------ Records shown

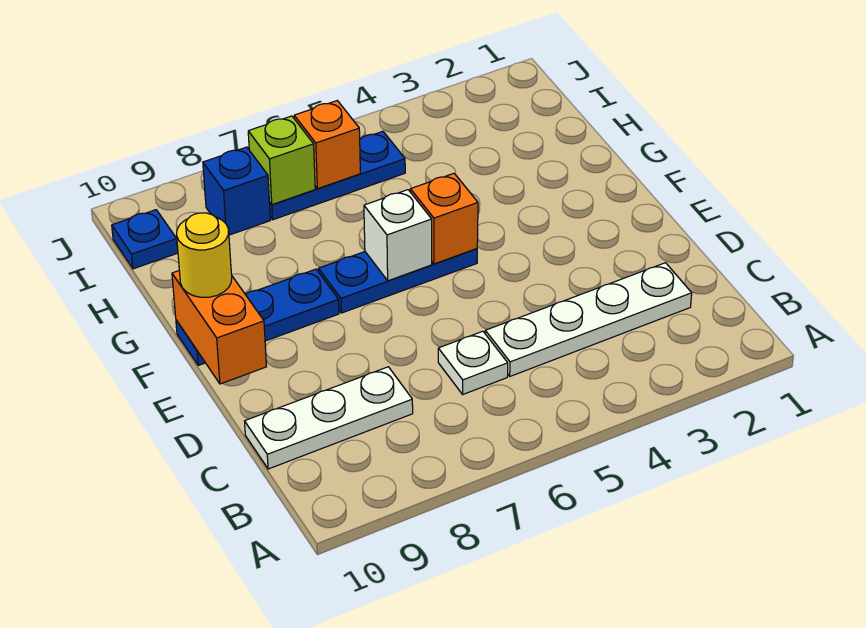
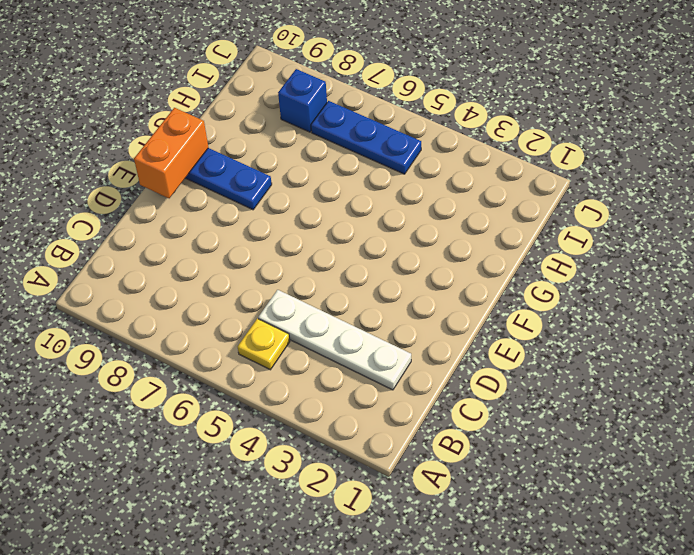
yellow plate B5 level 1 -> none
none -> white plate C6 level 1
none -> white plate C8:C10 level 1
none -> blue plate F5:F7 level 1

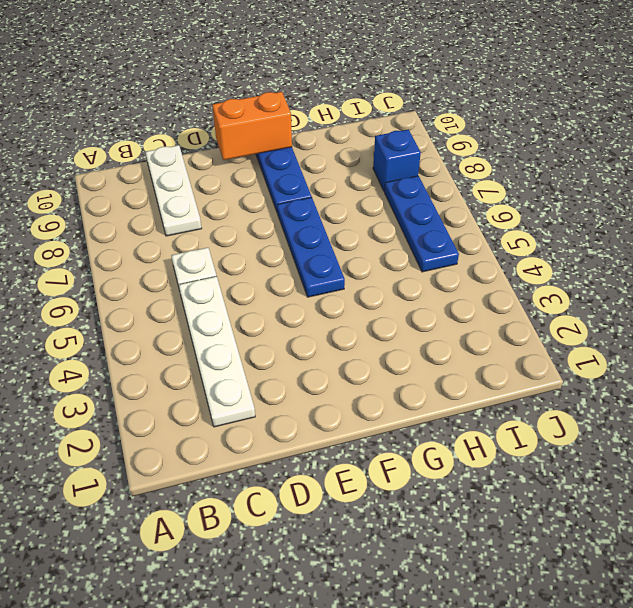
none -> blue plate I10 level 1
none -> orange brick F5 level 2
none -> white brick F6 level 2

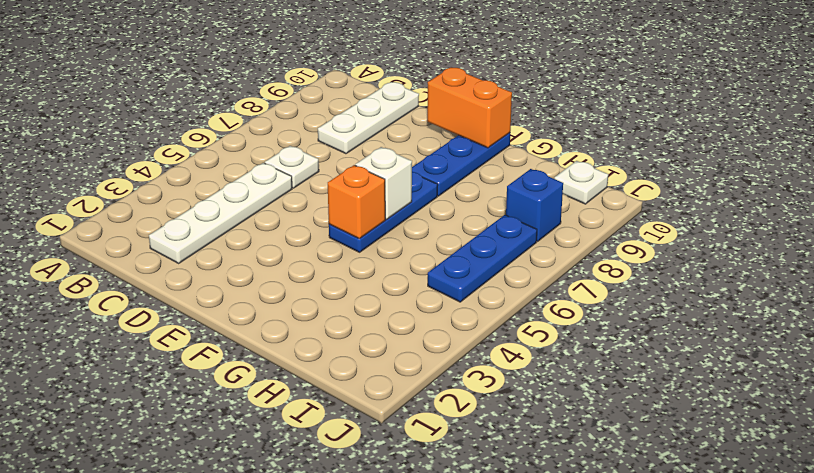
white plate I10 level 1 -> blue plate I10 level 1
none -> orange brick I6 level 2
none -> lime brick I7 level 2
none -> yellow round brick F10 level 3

------------
------ Records shown

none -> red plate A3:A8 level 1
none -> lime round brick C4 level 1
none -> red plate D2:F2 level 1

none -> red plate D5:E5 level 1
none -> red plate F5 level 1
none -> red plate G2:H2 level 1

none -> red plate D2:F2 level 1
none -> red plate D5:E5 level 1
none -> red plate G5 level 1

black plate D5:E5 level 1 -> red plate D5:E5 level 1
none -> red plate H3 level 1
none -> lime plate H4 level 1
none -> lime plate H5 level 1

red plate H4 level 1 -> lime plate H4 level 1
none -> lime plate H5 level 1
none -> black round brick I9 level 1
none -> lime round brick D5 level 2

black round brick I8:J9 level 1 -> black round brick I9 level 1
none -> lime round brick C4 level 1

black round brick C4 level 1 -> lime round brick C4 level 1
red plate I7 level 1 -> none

------------
------ Records shown

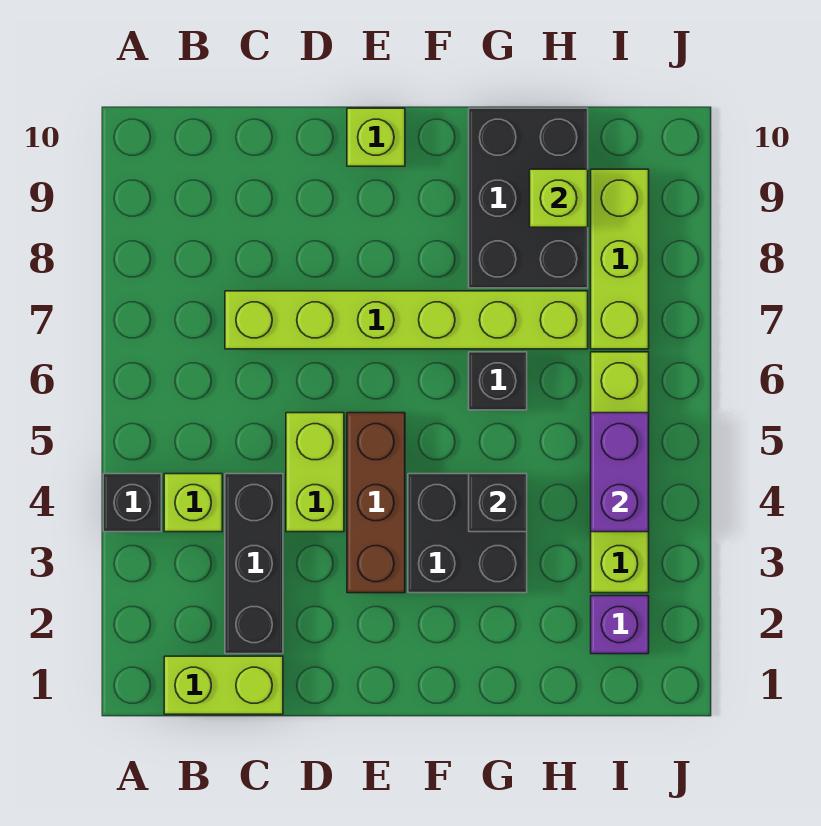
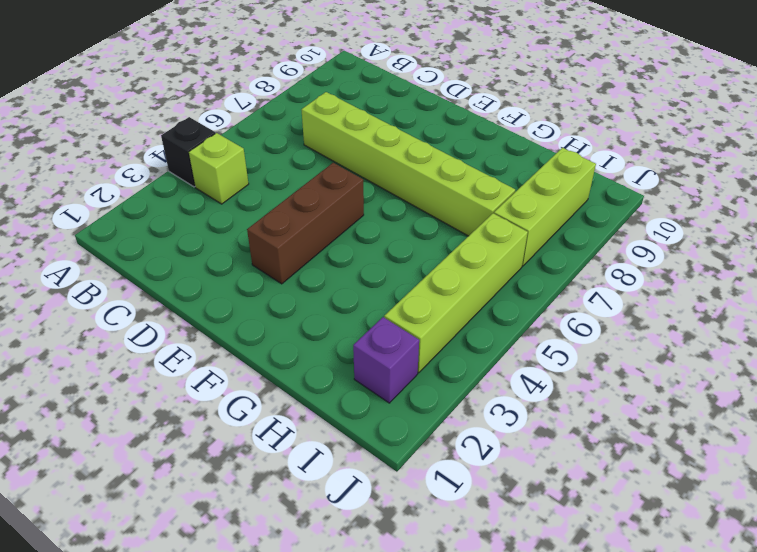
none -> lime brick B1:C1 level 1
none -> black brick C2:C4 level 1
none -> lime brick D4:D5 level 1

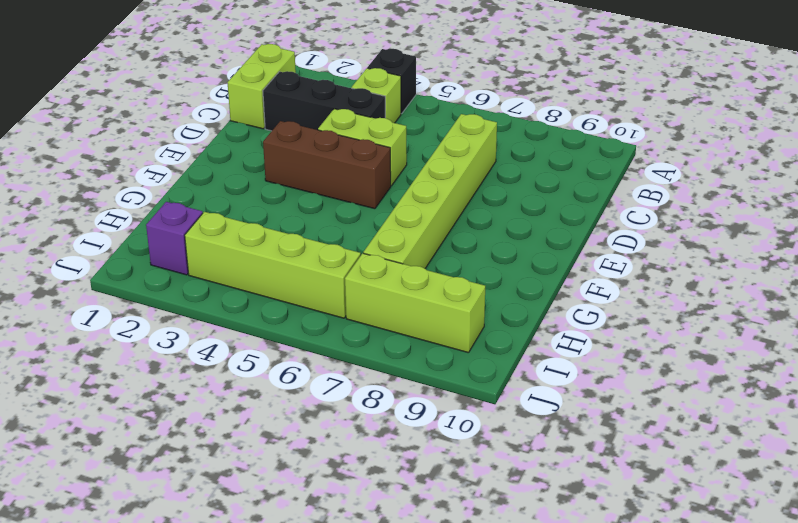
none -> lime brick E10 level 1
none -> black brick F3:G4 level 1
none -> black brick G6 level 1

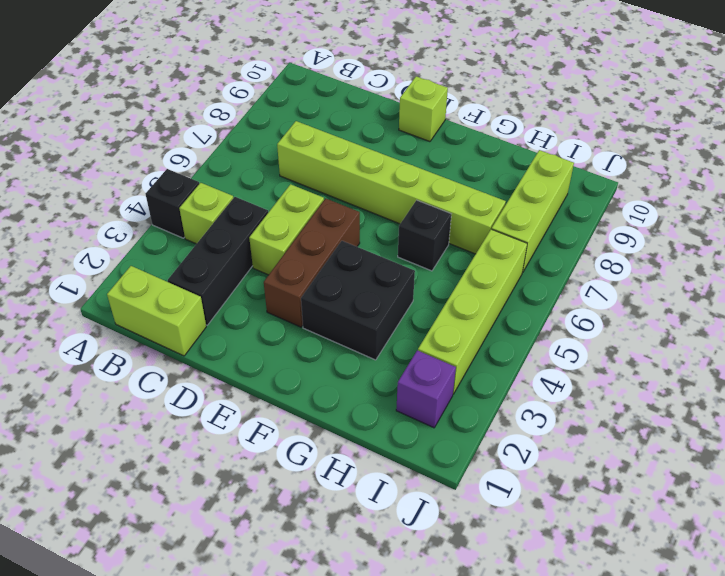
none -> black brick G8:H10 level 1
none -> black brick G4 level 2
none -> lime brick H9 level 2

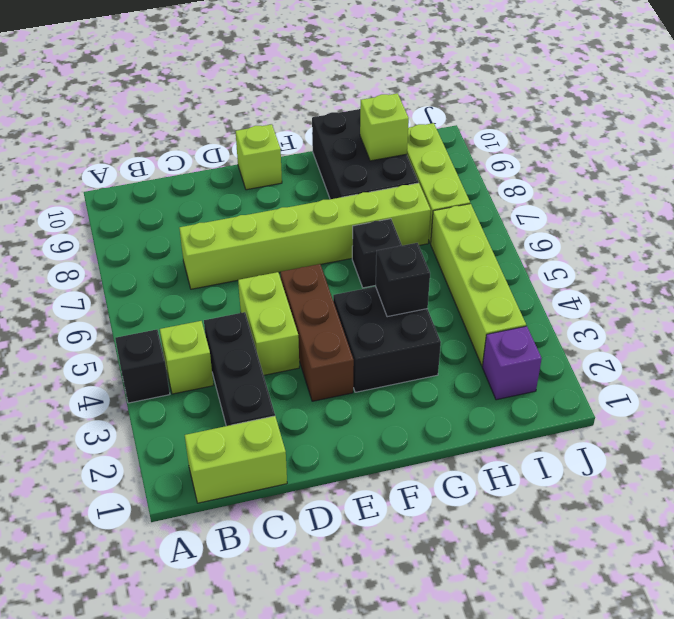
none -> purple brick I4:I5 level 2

------------

What is needed - Pull every line containing the word "black" out of the material.

Solved problem -
black plate D5:E5 level 1 -> red plate D5:E5 level 1
none -> black round brick I9 level 1
black round brick I8:J9 level 1 -> black round brick I9 level 1
black round brick C4 level 1 -> lime round brick C4 level 1
none -> black brick C2:C4 level 1
none -> black brick F3:G4 level 1
none -> black brick G6 level 1
none -> black brick G8:H10 level 1
none -> black brick G4 level 2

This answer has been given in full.